◆ **Records provided**:
--- START ---

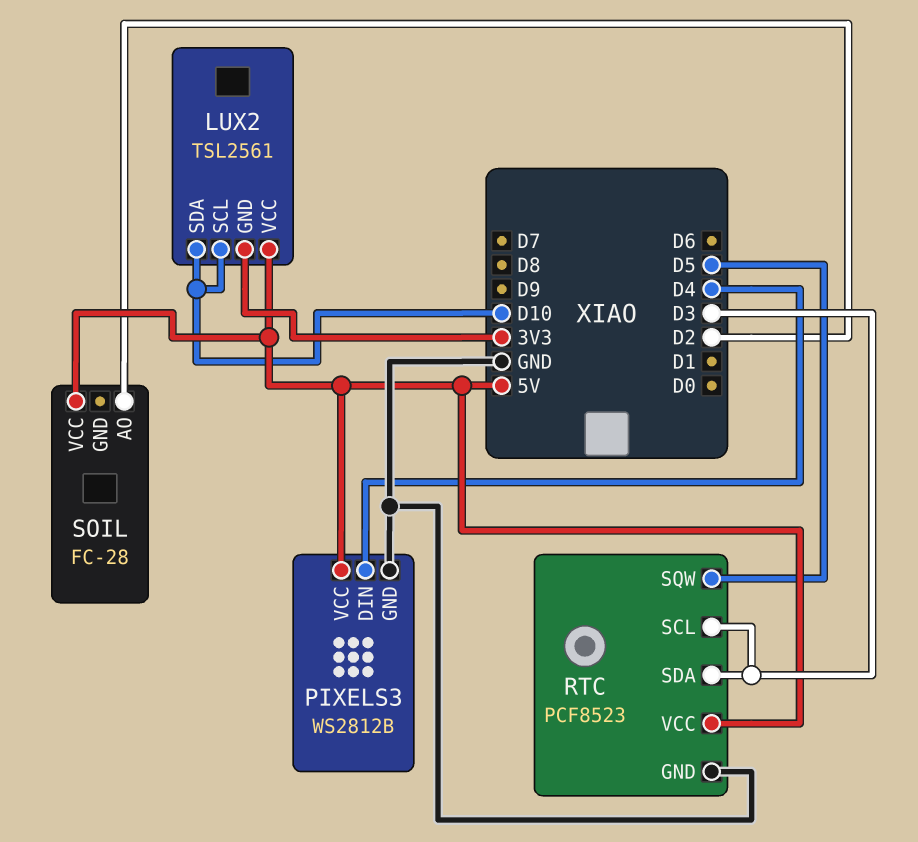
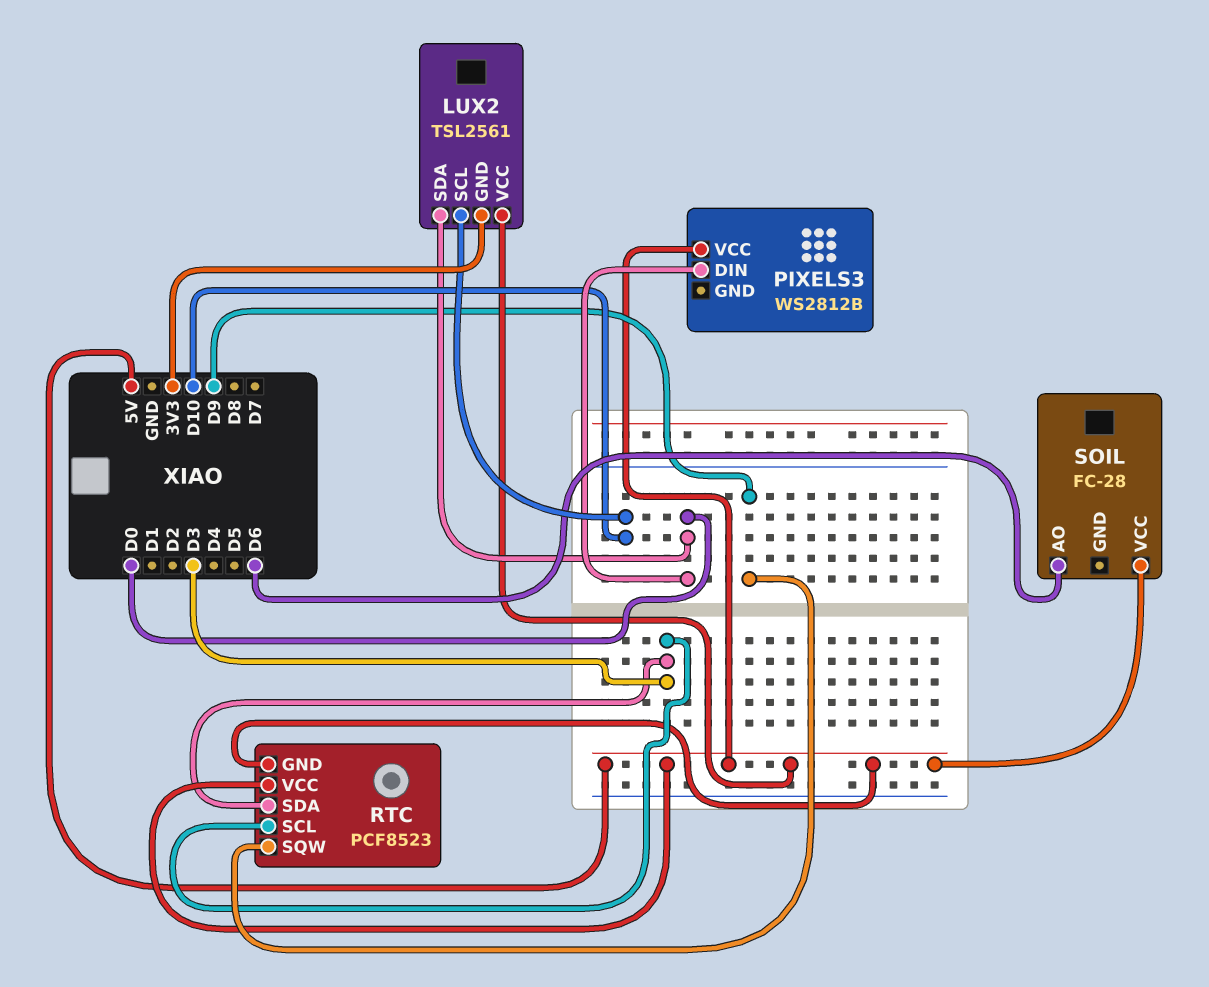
LUX2 pin SDA: D10 -> D0
PIXELS3 pin DIN: D4 -> D0
PIXELS3 pin GND: GND -> none
RTC pin GND: GND -> 5V
RTC pin SQW: D5 -> D9
SOIL pin AO: D2 -> D6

--- END ---

◆ **What you will do**: Verbatim copy with pictures excluded: write out the records above in full.

◆ **Answer box**:
LUX2 pin SDA: D10 -> D0
PIXELS3 pin DIN: D4 -> D0
PIXELS3 pin GND: GND -> none
RTC pin GND: GND -> 5V
RTC pin SQW: D5 -> D9
SOIL pin AO: D2 -> D6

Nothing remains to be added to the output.